[Ordered polygon vertices]
......

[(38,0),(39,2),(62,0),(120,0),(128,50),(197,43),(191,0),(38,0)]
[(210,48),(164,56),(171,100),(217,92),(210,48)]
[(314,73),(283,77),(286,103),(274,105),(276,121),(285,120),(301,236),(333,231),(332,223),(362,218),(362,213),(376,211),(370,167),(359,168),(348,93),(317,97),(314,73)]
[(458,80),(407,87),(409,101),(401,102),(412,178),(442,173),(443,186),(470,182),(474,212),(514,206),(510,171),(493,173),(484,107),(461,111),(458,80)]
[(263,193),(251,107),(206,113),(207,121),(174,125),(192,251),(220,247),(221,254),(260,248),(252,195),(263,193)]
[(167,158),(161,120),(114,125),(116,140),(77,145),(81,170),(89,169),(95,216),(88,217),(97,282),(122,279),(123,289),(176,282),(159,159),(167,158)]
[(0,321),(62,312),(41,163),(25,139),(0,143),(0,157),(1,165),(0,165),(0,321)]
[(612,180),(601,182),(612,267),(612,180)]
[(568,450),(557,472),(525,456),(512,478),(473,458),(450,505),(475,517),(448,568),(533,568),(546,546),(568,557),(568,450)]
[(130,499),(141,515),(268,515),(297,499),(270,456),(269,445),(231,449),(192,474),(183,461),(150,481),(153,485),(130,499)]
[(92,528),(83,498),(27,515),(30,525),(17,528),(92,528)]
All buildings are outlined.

......

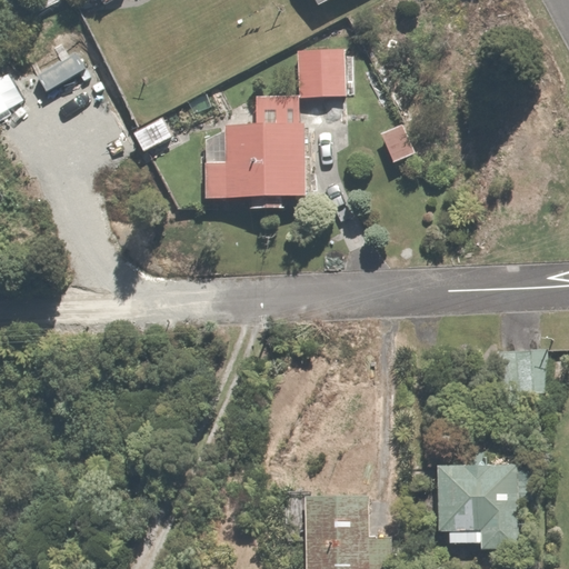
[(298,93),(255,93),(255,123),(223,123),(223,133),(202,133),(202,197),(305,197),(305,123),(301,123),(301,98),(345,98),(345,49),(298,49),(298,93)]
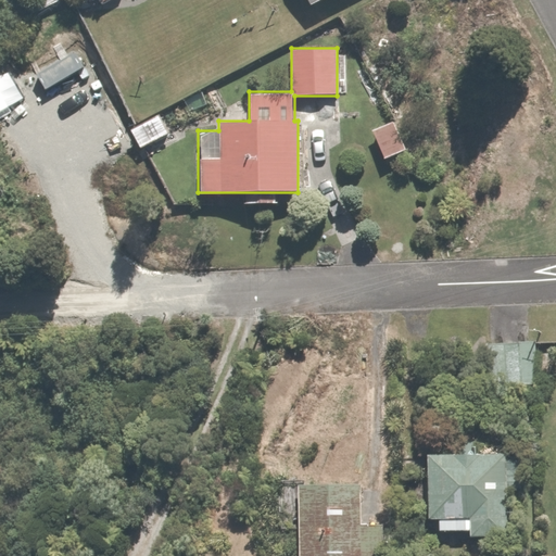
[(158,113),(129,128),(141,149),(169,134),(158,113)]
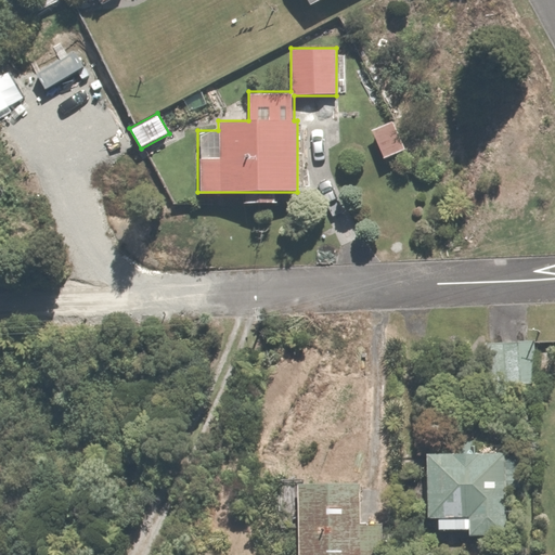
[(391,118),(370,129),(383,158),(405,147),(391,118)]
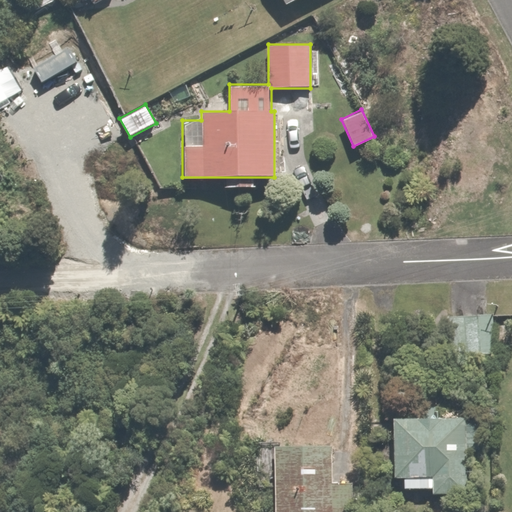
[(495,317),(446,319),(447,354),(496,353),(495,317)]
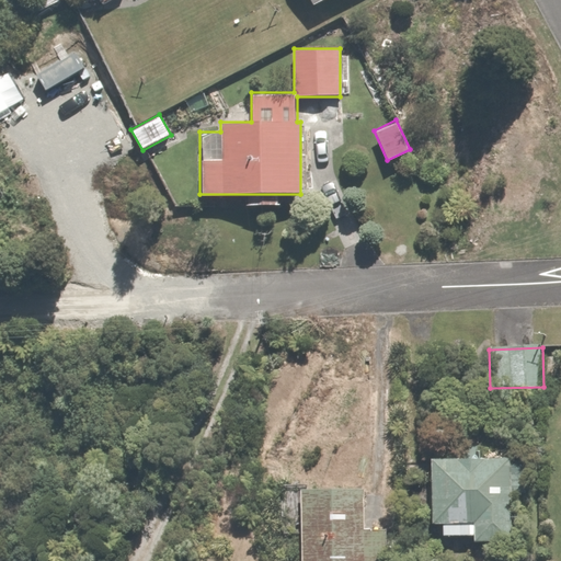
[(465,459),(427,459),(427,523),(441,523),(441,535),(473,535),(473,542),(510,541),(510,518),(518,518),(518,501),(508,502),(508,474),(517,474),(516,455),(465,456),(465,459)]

......

- [EXERCISE AIM] Could you restate word for word the lines above from the one containing "[(38,0),(39,2),(62,0),(120,0),(128,50),(197,43),(191,0),(38,0)]" through the one containing "[(210,48),(164,56),(171,100),(217,92),(210,48)]", both included, and nothing else?

- [SOLUTION FOR THIS EXERCISE]
[(38,0),(39,2),(62,0),(120,0),(128,50),(197,43),(191,0),(38,0)]
[(210,48),(164,56),(171,100),(217,92),(210,48)]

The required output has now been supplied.